EXERCISE MATERIALS section start

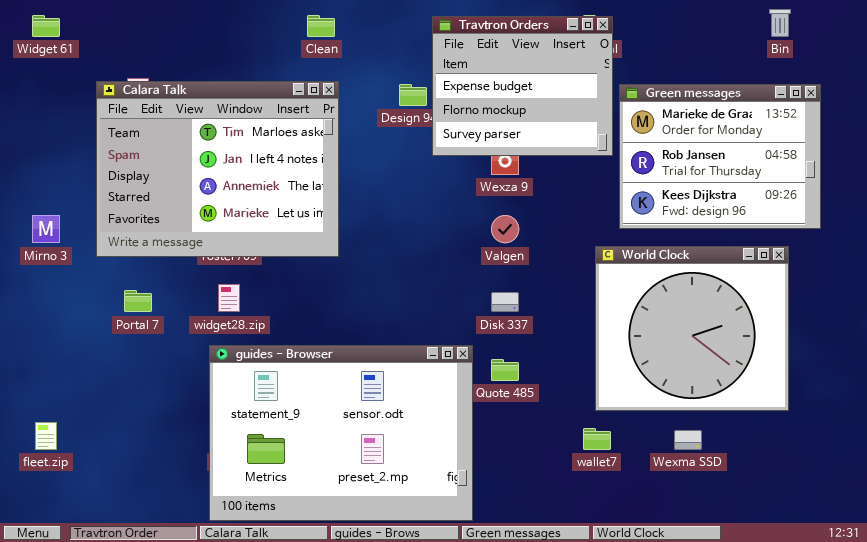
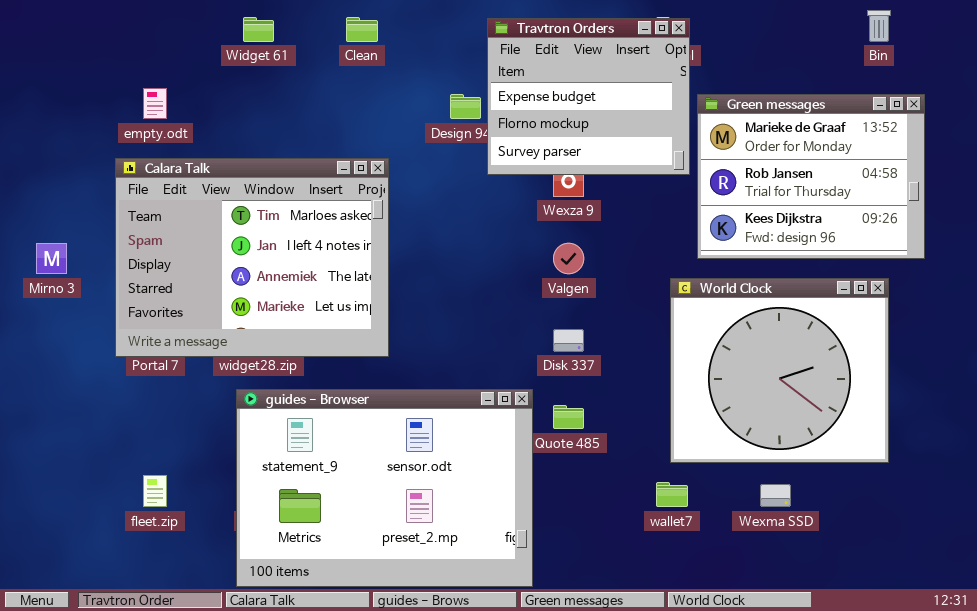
Widget 61: [32,15,60,37] -> [243,17,274,42], moved
Calara Talk: [96,81,339,257] -> [115,158,389,357], moved
fleet.zip: [35,422,57,450] -> [143,475,167,507], moved

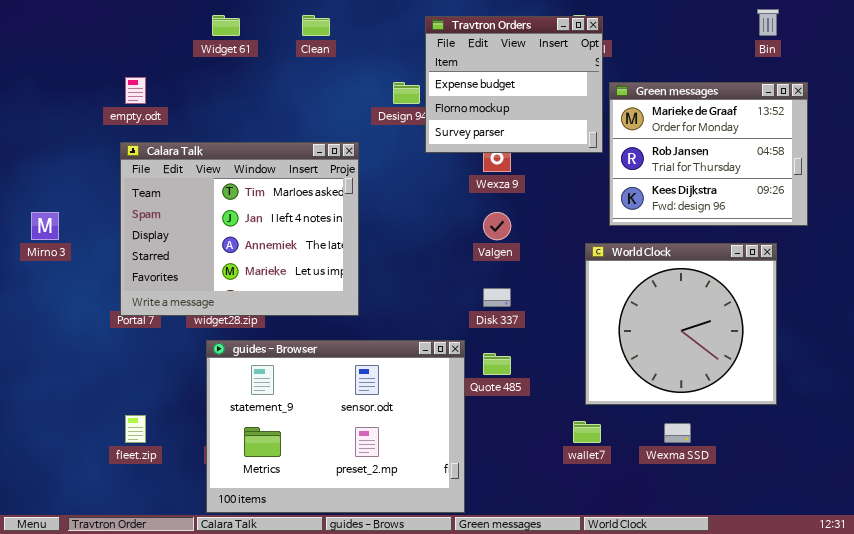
Calara Talk: [115,158,389,357] -> [120,142,359,316], moved

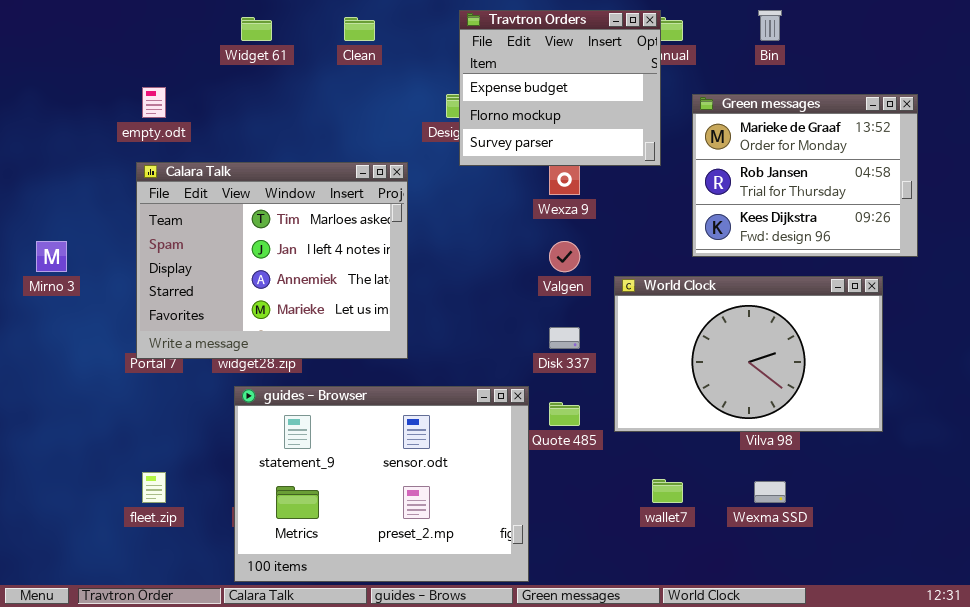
Bin: [757,9,779,36] -> [758,10,782,41], moved
Travtron Orders: [425,16,603,153] -> [459,10,661,166], moved
World Clock: [585,243,777,405] -> [614,276,883,432], resized

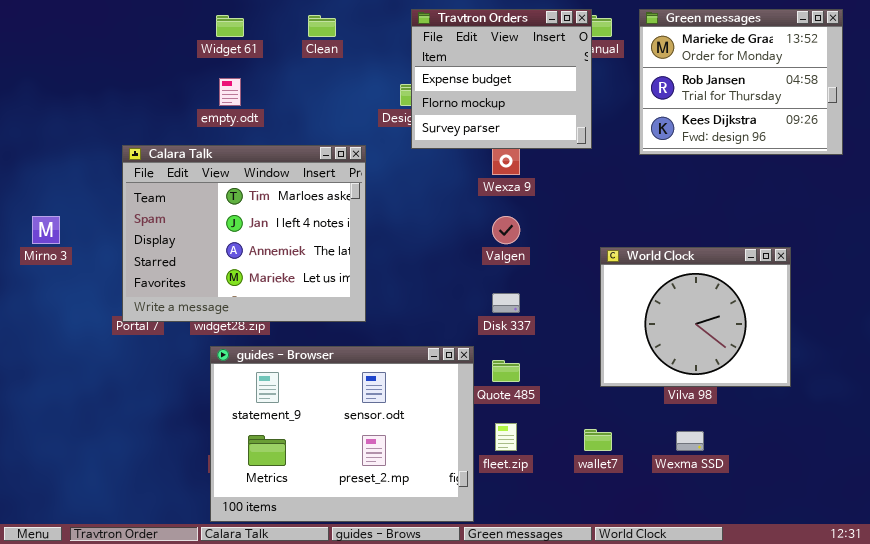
empty.odt: [142,87,166,118] -> [219,78,241,106], moved
Green messages: [692,94,918,257] -> [639,9,843,155], moved
World Clock: [614,276,883,432] -> [600,247,791,387], resized
fleet.zip: [142,472,166,503] -> [495,423,517,451], moved

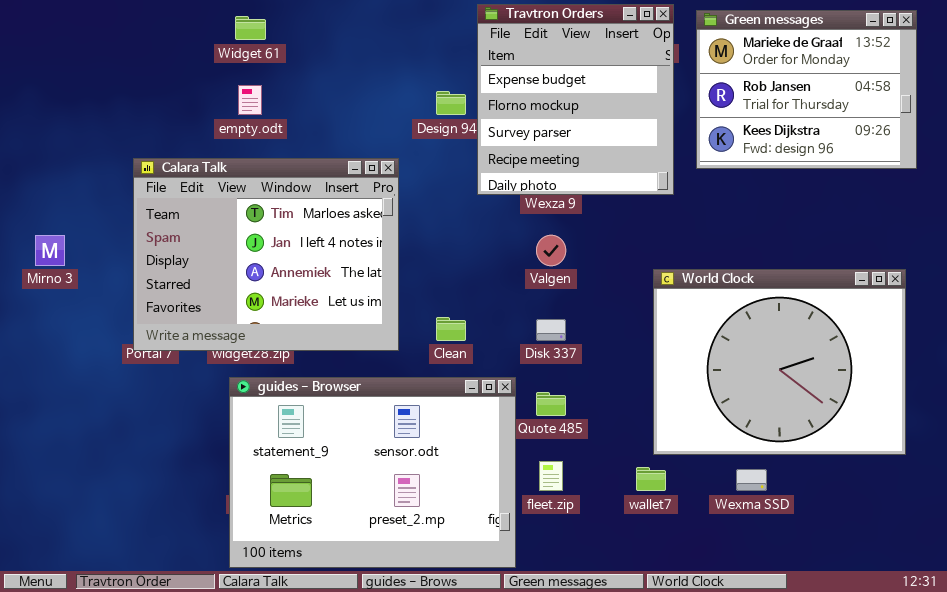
Travtron Orders: [411,9,592,149] -> [477,4,674,195], moved, resized
Clean: [308,15,336,37] -> [436,317,466,341], moved
World Clock: [600,247,791,387] -> [653,269,906,455], resized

EXERCISE MATERIALS section end

__ASSIGNED TASK__. Copy out each line in the preceding records that contains "fleet".

__RESPONSE TO THIS TASK__.
fleet.zip: [35,422,57,450] -> [143,475,167,507], moved
fleet.zip: [142,472,166,503] -> [495,423,517,451], moved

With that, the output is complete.